> **The data**
------------

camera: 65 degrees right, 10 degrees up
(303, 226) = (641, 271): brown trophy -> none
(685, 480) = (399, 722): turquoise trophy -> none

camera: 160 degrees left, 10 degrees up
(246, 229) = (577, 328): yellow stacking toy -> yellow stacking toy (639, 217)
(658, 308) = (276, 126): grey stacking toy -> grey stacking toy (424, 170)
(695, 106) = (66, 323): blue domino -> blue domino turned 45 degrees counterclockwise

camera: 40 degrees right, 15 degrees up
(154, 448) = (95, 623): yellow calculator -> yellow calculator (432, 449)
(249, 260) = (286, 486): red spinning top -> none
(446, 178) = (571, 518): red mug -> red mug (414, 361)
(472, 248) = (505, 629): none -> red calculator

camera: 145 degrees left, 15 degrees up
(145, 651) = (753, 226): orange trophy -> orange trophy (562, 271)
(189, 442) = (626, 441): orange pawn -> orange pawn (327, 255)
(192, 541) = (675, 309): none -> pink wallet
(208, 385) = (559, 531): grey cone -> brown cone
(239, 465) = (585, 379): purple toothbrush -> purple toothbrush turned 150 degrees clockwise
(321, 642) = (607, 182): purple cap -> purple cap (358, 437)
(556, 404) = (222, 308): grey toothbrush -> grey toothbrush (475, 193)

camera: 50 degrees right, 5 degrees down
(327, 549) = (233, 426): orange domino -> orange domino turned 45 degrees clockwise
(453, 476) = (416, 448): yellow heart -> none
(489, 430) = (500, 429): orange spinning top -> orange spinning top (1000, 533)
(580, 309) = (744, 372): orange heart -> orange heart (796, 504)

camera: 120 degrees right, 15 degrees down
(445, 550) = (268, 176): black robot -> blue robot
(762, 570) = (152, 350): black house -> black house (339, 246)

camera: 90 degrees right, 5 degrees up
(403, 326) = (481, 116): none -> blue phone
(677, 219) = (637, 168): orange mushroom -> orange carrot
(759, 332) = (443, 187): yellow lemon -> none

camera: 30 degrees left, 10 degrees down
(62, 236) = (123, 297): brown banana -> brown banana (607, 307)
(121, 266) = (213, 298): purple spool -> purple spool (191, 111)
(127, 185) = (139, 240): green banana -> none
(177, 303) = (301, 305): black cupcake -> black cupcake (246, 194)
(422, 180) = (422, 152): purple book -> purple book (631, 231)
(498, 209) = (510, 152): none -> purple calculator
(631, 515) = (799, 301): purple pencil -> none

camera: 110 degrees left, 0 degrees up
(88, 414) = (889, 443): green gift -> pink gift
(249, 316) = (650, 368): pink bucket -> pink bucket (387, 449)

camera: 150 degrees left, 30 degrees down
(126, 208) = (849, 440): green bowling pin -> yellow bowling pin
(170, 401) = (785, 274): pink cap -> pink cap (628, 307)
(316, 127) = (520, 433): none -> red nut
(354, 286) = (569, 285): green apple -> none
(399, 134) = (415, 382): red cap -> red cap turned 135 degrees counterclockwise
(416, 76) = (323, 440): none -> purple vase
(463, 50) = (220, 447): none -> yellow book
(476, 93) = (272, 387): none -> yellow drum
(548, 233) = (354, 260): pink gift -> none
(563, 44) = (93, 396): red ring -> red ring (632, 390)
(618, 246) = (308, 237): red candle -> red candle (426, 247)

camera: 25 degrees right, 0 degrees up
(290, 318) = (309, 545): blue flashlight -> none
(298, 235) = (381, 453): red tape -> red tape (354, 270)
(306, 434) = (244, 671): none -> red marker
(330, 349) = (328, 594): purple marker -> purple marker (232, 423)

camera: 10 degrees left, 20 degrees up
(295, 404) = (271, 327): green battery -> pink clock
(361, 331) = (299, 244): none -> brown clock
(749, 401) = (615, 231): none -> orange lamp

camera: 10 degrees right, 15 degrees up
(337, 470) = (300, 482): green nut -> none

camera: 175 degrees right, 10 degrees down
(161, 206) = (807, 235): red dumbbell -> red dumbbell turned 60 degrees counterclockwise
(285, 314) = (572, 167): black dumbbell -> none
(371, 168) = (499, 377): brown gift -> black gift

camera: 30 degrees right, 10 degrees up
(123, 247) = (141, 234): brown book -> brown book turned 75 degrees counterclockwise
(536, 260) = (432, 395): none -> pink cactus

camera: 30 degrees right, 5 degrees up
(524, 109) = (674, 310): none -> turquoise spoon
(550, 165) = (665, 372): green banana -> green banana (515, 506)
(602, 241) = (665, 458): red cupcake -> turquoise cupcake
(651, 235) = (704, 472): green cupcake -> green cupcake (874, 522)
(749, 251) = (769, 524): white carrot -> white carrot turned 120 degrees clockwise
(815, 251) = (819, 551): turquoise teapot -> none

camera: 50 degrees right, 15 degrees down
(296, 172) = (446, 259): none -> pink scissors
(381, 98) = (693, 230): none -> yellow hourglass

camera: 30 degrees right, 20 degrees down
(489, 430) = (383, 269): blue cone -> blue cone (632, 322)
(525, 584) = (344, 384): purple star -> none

------------

> **Task prompt**
Retype exactly. Start at the line with "(123, 247) = (141, 234): brown" and stop at the last line of the data.

> **Result**
(123, 247) = (141, 234): brown book -> brown book turned 75 degrees counterclockwise
(536, 260) = (432, 395): none -> pink cactus

camera: 30 degrees right, 5 degrees up
(524, 109) = (674, 310): none -> turquoise spoon
(550, 165) = (665, 372): green banana -> green banana (515, 506)
(602, 241) = (665, 458): red cupcake -> turquoise cupcake
(651, 235) = (704, 472): green cupcake -> green cupcake (874, 522)
(749, 251) = (769, 524): white carrot -> white carrot turned 120 degrees clockwise
(815, 251) = (819, 551): turquoise teapot -> none

camera: 50 degrees right, 15 degrees down
(296, 172) = (446, 259): none -> pink scissors
(381, 98) = (693, 230): none -> yellow hourglass

camera: 30 degrees right, 20 degrees down
(489, 430) = (383, 269): blue cone -> blue cone (632, 322)
(525, 584) = (344, 384): purple star -> none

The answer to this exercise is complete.